(Scene edit records)
· · ·

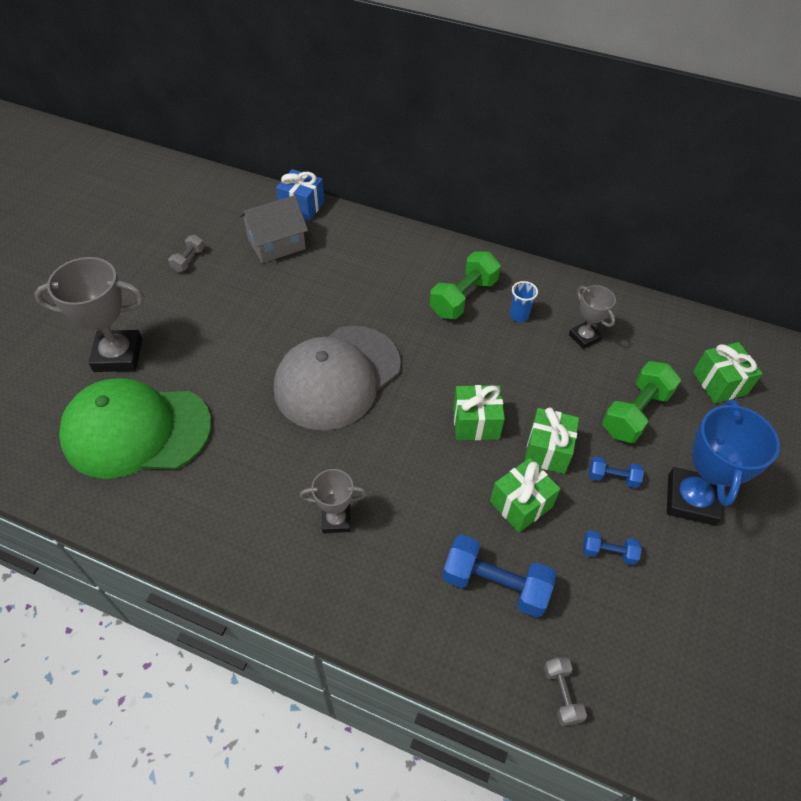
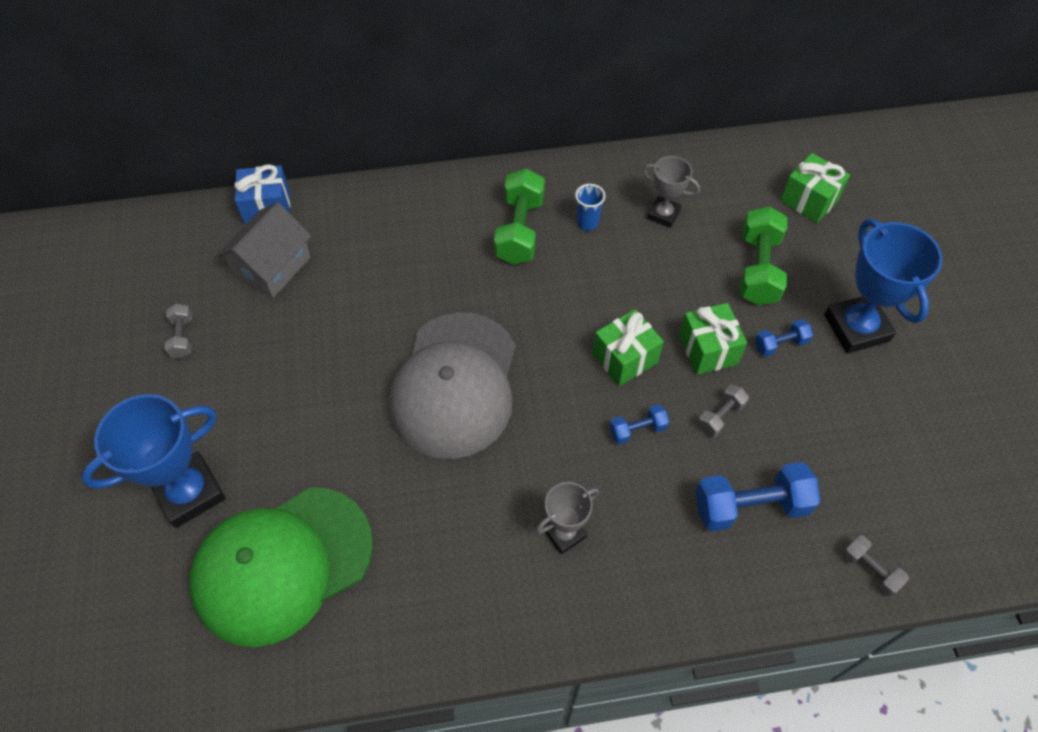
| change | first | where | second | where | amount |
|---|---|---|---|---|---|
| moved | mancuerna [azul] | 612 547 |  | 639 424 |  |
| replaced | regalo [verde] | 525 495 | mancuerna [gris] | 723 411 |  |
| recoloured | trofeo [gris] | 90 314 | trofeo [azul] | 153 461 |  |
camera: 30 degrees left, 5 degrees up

· · ·

● Your task
In the records above, the lines containing the string "mancuerna" should be counted; give only the total.

● Expected answer
2